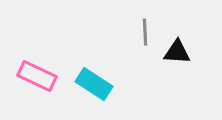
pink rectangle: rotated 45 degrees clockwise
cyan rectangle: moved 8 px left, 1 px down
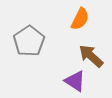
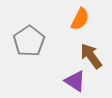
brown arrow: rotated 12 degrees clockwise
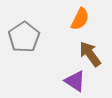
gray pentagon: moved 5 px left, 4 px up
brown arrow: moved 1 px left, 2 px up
⁂
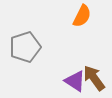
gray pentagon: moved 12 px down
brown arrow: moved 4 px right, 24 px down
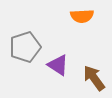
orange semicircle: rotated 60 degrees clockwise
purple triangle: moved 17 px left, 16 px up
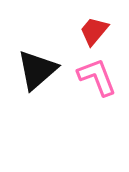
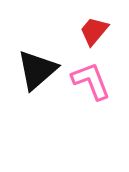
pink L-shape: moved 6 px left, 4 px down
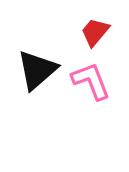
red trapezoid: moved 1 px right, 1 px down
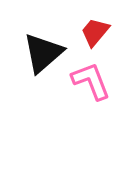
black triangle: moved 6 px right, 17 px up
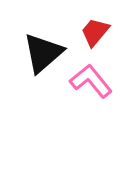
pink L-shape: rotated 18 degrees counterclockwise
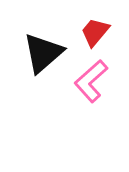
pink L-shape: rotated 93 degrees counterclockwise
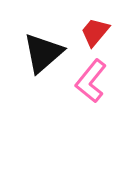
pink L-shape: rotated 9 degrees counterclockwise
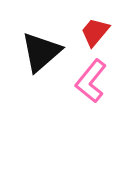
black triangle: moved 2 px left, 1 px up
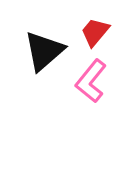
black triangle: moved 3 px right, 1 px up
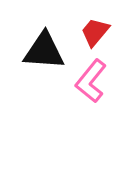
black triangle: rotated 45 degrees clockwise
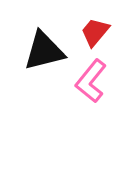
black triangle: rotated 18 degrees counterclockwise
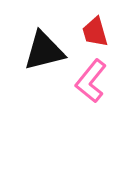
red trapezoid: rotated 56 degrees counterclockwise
⁂
# [SET EXERCISE]
Copy out word for word the lines of the material above, from the line containing "pink L-shape: moved 6 px left, 4 px down" up to and including the line containing "red trapezoid: rotated". Omit the pictures from the answer.

# [RESPONSE]
pink L-shape: moved 6 px left, 4 px down
red trapezoid: moved 1 px right, 1 px down
black triangle: moved 6 px right, 17 px up
pink L-shape: rotated 18 degrees counterclockwise
pink L-shape: rotated 93 degrees counterclockwise
pink L-shape: rotated 9 degrees counterclockwise
black triangle: moved 2 px left, 1 px up
black triangle: moved 3 px right, 1 px up
black triangle: rotated 45 degrees clockwise
black triangle: rotated 18 degrees counterclockwise
red trapezoid: rotated 56 degrees counterclockwise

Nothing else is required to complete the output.